Data extract =>
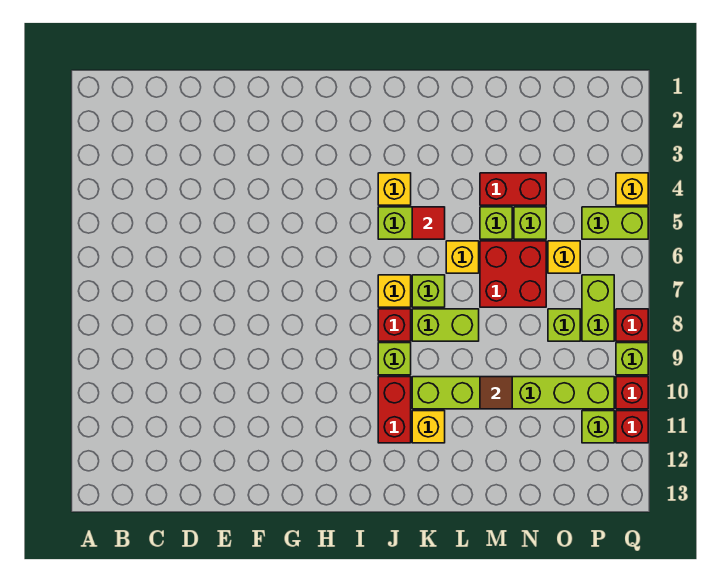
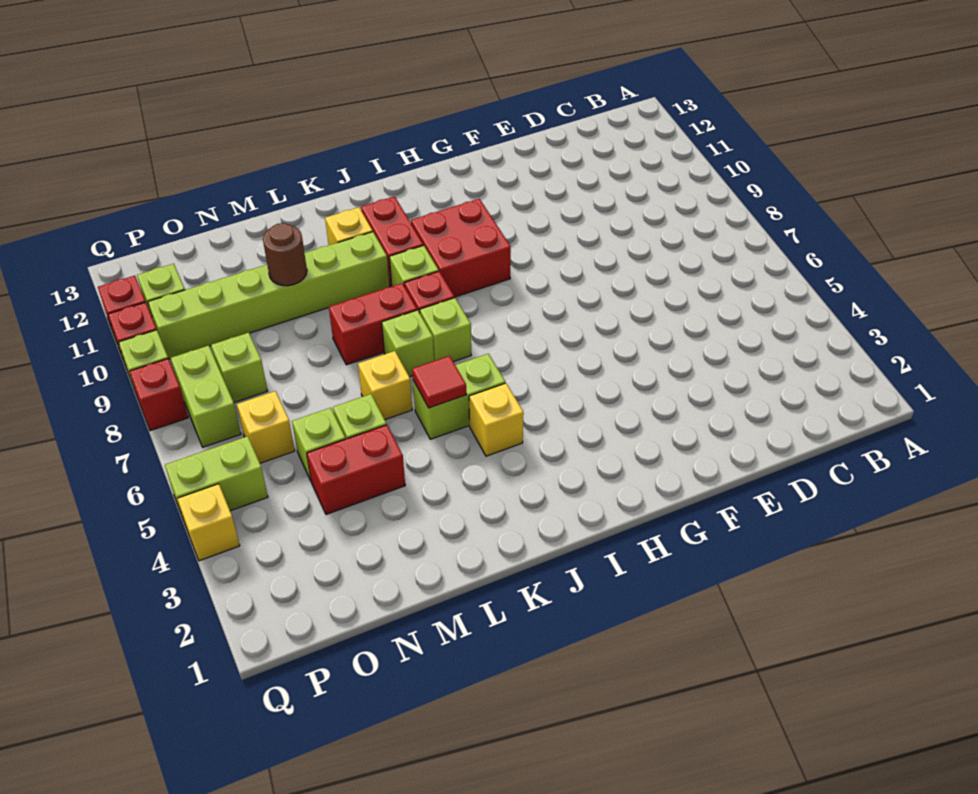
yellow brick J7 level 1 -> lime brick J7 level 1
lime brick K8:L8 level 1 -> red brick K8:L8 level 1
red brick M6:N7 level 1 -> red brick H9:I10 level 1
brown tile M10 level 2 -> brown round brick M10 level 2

What you should do => Copy the data verbatim, skipping any image it holds.

Solution for this task =>
yellow brick J7 level 1 -> lime brick J7 level 1
lime brick K8:L8 level 1 -> red brick K8:L8 level 1
red brick M6:N7 level 1 -> red brick H9:I10 level 1
brown tile M10 level 2 -> brown round brick M10 level 2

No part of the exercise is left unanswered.